***** Record excerpts

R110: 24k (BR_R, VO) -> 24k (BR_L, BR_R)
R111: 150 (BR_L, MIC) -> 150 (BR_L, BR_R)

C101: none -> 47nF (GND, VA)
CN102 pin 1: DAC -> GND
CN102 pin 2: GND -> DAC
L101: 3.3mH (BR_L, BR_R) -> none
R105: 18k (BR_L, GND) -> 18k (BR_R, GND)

**********

▸ **Your assignment**: Word for word, restate all of the entries.

▸ **Result of this exercise**:
R110: 24k (BR_R, VO) -> 24k (BR_L, BR_R)
R111: 150 (BR_L, MIC) -> 150 (BR_L, BR_R)

C101: none -> 47nF (GND, VA)
CN102 pin 1: DAC -> GND
CN102 pin 2: GND -> DAC
L101: 3.3mH (BR_L, BR_R) -> none
R105: 18k (BR_L, GND) -> 18k (BR_R, GND)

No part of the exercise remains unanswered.